WORK INSTRUCTIONS: Write out all the data verbatim. Skip images.

SOURCE MATERIAL:
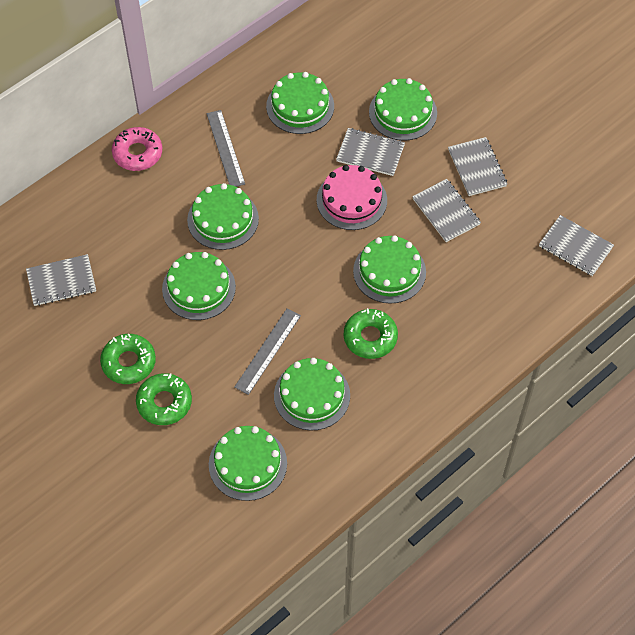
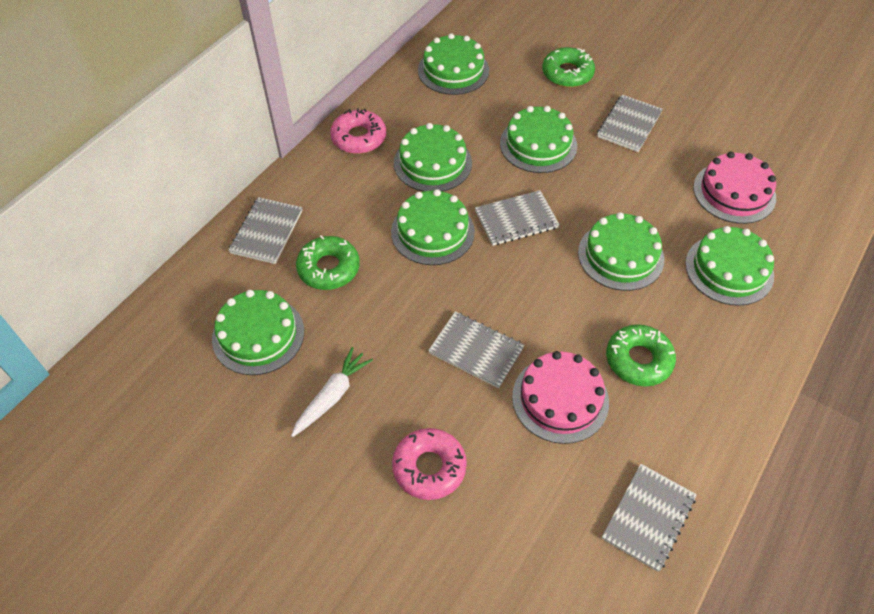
grey ruler: 2 -> 0
pink cake: 1 -> 2
pink donut: 1 -> 2
white carrot: 0 -> 1

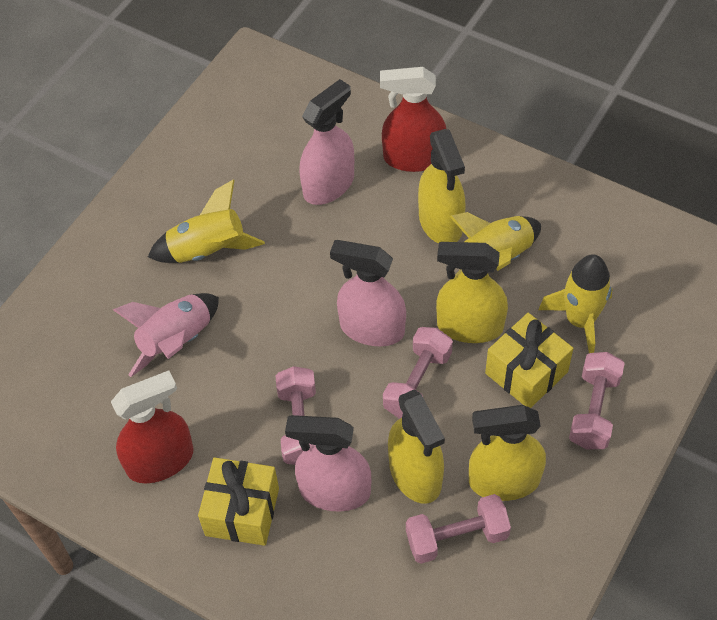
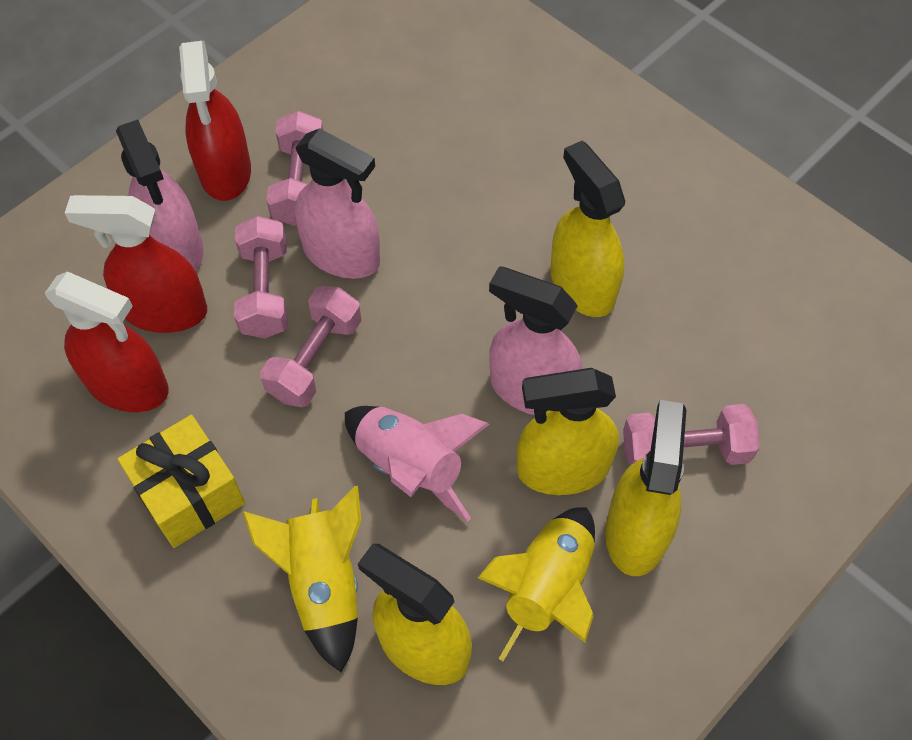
red spray bottle: 2 -> 3
yellow gift: 2 -> 1
yellow rocket: 3 -> 2

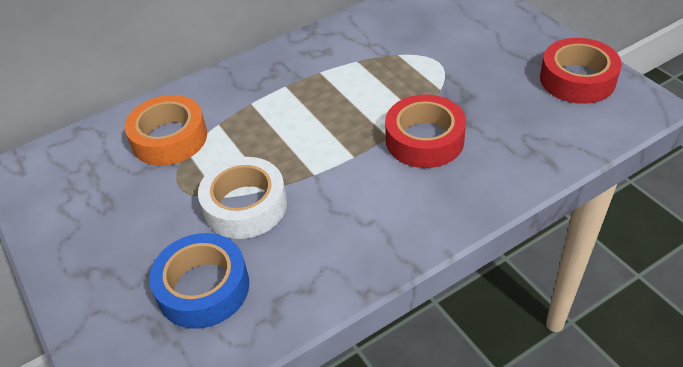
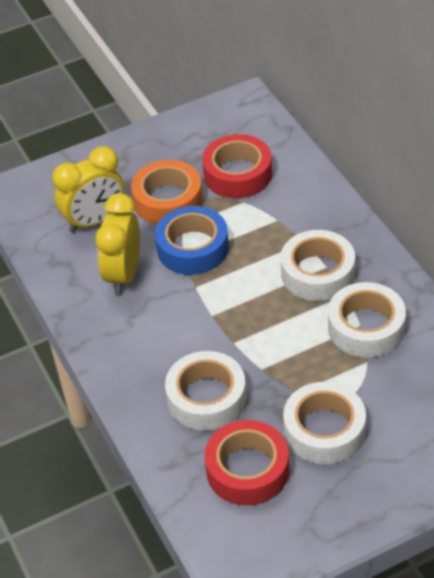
white tape: 1 -> 4
yellow clock: 0 -> 2

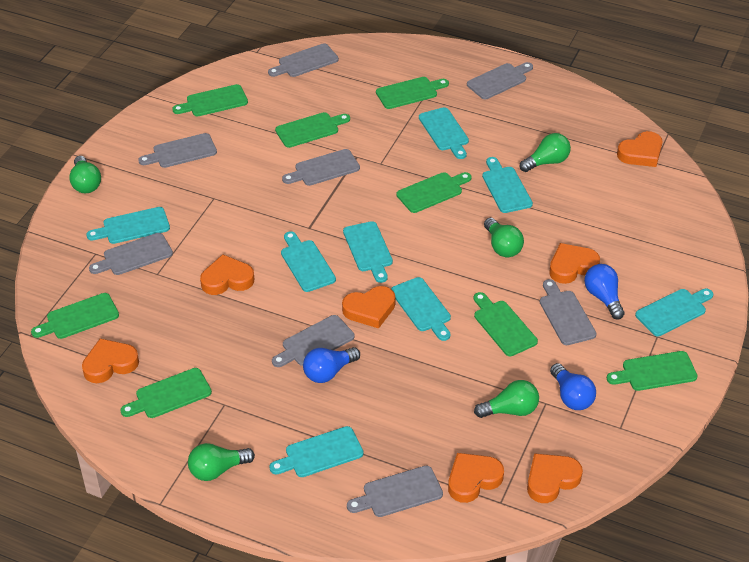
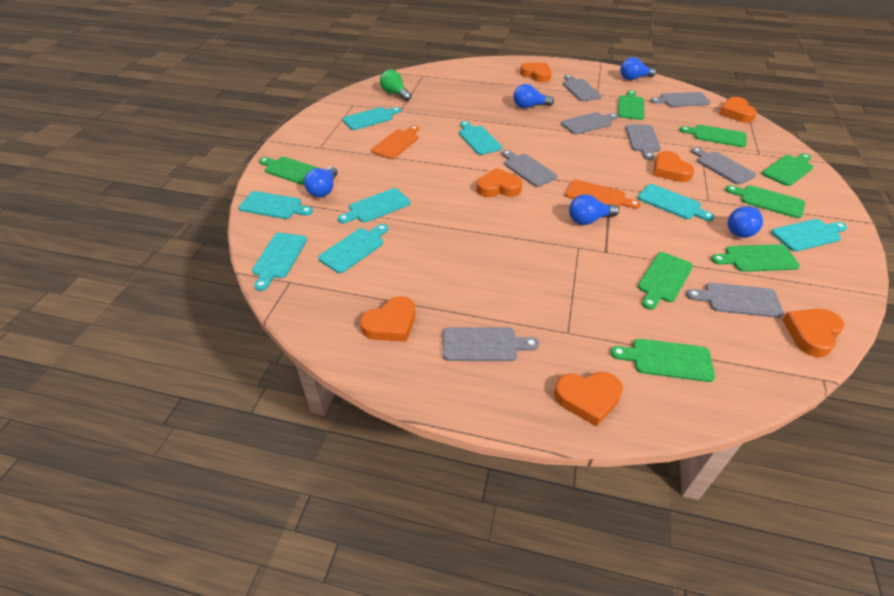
blue light bulb: 3 -> 5
green light bulb: 5 -> 1
orange cutting board: 0 -> 2

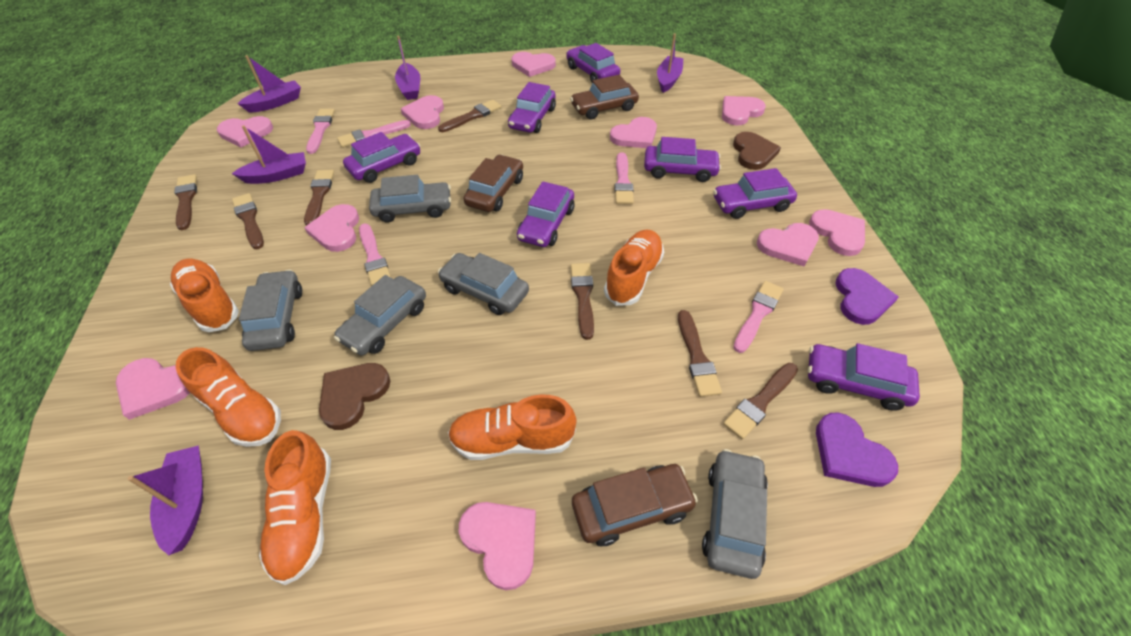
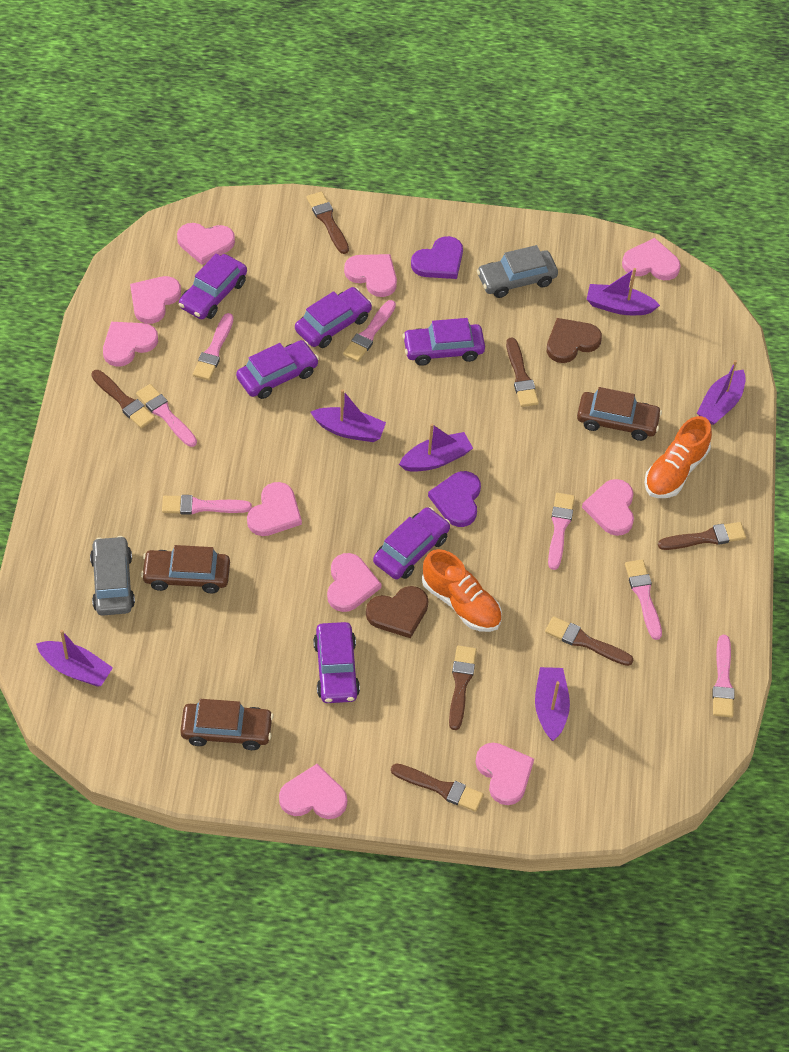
grey car: 5 -> 2
orange shoe: 5 -> 2
pink brush: 5 -> 7
purple boat: 5 -> 6
purple car: 7 -> 6

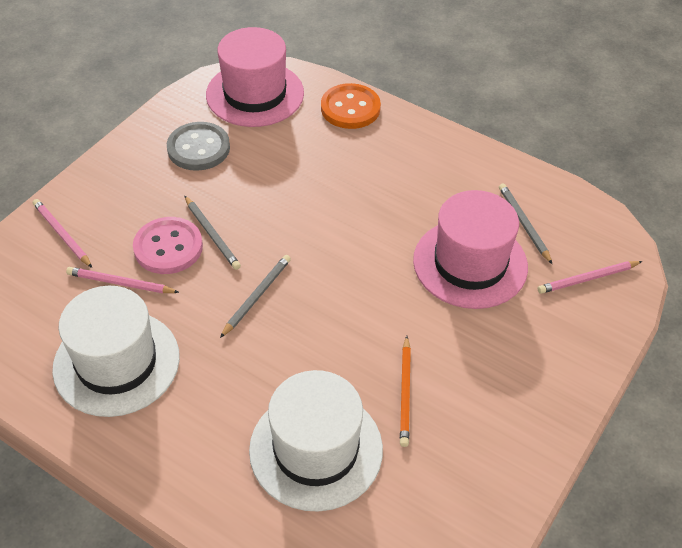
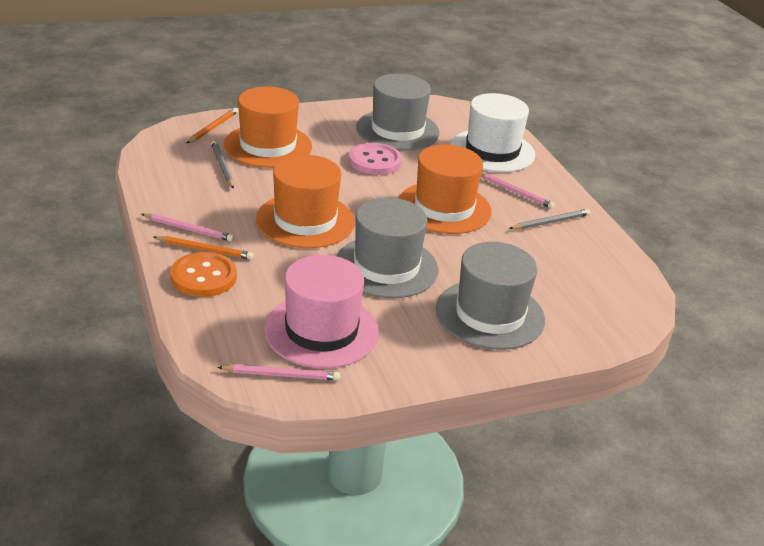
grey button: 1 -> 0
grey hat: 0 -> 3
grey pencil: 3 -> 2
orange hat: 0 -> 3
orange pencil: 1 -> 2
pink hat: 2 -> 1
white hat: 2 -> 1

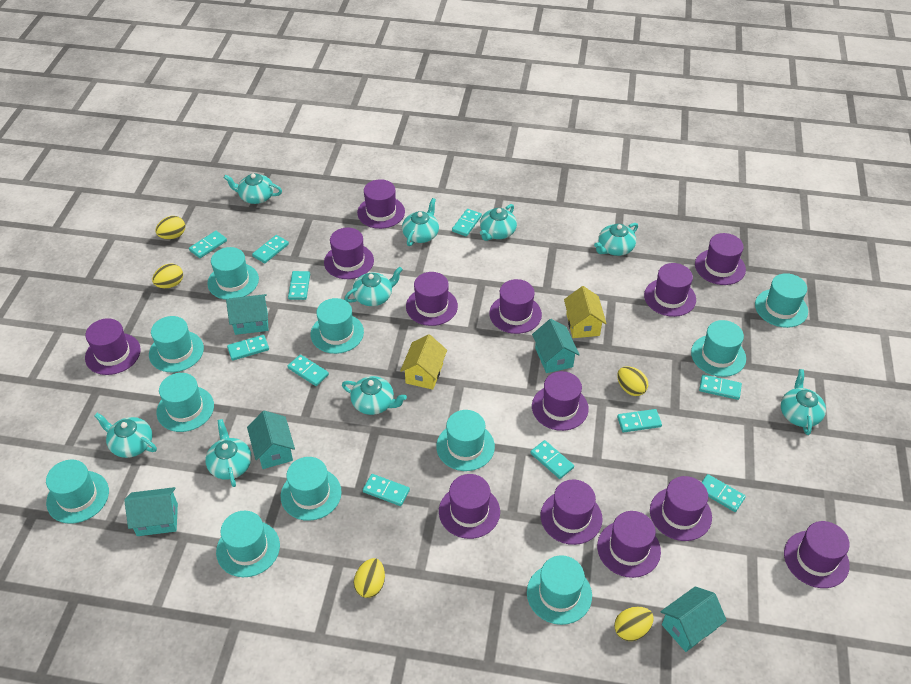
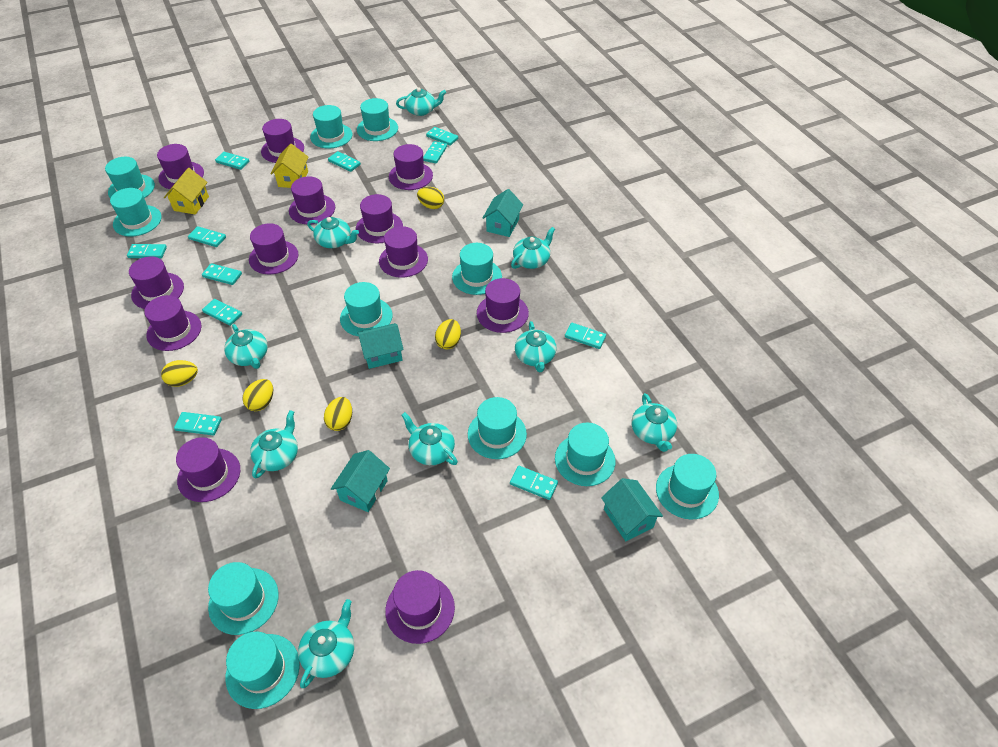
purple hat: 13 -> 12
turquoise house: 5 -> 4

WRITTEN ANSWER:
grey ruler: 2 -> 0
pink cake: 1 -> 2
pink donut: 1 -> 2
white carrot: 0 -> 1

red spray bottle: 2 -> 3
yellow gift: 2 -> 1
yellow rocket: 3 -> 2

white tape: 1 -> 4
yellow clock: 0 -> 2

blue light bulb: 3 -> 5
green light bulb: 5 -> 1
orange cutting board: 0 -> 2

grey car: 5 -> 2
orange shoe: 5 -> 2
pink brush: 5 -> 7
purple boat: 5 -> 6
purple car: 7 -> 6

grey button: 1 -> 0
grey hat: 0 -> 3
grey pencil: 3 -> 2
orange hat: 0 -> 3
orange pencil: 1 -> 2
pink hat: 2 -> 1
white hat: 2 -> 1

purple hat: 13 -> 12
turquoise house: 5 -> 4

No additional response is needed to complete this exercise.